• [The exercise]: Restate the full set of records exactly, word for word.

------------------------

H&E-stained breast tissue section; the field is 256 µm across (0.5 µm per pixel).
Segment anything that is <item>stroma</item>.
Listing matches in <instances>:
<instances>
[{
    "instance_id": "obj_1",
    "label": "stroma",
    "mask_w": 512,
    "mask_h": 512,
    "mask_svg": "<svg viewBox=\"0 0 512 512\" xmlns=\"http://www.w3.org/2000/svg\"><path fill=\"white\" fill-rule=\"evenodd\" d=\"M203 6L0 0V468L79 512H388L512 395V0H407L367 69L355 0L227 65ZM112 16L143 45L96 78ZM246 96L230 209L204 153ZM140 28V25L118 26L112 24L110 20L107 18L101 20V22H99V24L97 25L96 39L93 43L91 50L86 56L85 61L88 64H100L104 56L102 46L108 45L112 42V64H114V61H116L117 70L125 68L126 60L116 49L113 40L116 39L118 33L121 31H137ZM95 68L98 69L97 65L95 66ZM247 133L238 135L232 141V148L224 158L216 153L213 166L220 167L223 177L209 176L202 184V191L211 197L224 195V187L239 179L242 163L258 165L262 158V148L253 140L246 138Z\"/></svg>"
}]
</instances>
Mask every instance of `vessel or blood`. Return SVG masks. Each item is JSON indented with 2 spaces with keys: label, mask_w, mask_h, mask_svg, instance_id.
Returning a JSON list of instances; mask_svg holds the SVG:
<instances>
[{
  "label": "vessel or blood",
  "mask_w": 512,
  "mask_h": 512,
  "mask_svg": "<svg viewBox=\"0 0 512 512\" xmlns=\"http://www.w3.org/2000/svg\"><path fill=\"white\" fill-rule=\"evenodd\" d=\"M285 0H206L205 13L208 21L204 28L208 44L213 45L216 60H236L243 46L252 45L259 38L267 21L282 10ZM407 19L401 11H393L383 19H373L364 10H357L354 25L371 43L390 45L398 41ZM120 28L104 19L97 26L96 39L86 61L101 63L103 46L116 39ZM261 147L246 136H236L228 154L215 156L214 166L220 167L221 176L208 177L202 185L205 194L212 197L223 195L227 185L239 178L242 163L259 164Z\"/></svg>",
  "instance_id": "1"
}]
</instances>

------------------------

• [Correct output]:
H&E-stained breast tissue section; the field is 256 µm across (0.5 µm per pixel).
Segment anything that is <item>stroma</item>.
Listing matches in <instances>:
<instances>
[{
    "instance_id": "obj_1",
    "label": "stroma",
    "mask_w": 512,
    "mask_h": 512,
    "mask_svg": "<svg viewBox=\"0 0 512 512\" xmlns=\"http://www.w3.org/2000/svg\"><path fill=\"white\" fill-rule=\"evenodd\" d=\"M203 6L0 0V468L79 512H388L512 395V0H407L367 69L355 0L227 65ZM112 16L143 45L96 78ZM246 96L230 209L204 153ZM140 28V25L118 26L112 24L110 20L107 18L101 20V22H99V24L97 25L96 39L93 43L91 50L86 56L85 61L88 64H100L104 56L102 46L108 45L112 42V64H114V61H116L117 70L125 68L126 60L116 49L113 40L116 39L118 33L121 31H137ZM95 68L98 69L97 65L95 66ZM247 133L238 135L232 141V148L224 158L216 153L213 166L220 167L223 177L209 176L202 184V191L211 197L224 195V187L239 179L242 163L258 165L262 158V148L253 140L246 138Z\"/></svg>"
}]
</instances>
Mask every instance of `vessel or blood`. Return SVG masks. Each item is JSON indented with 2 spaces with keys: label, mask_w, mask_h, mask_svg, instance_id.
Returning a JSON list of instances; mask_svg holds the SVG:
<instances>
[{
  "label": "vessel or blood",
  "mask_w": 512,
  "mask_h": 512,
  "mask_svg": "<svg viewBox=\"0 0 512 512\" xmlns=\"http://www.w3.org/2000/svg\"><path fill=\"white\" fill-rule=\"evenodd\" d=\"M285 0H206L205 13L208 21L204 28L208 44L213 45L216 60H236L243 46L252 45L259 38L267 21L282 10ZM407 19L401 11H393L383 19H373L364 10H357L354 25L371 43L390 45L398 41ZM120 28L104 19L97 26L96 39L86 61L101 63L103 46L116 39ZM261 147L246 136H236L228 154L215 156L214 166L220 167L221 176L208 177L202 185L205 194L212 197L223 195L227 185L239 178L242 163L259 164Z\"/></svg>",
  "instance_id": "1"
}]
</instances>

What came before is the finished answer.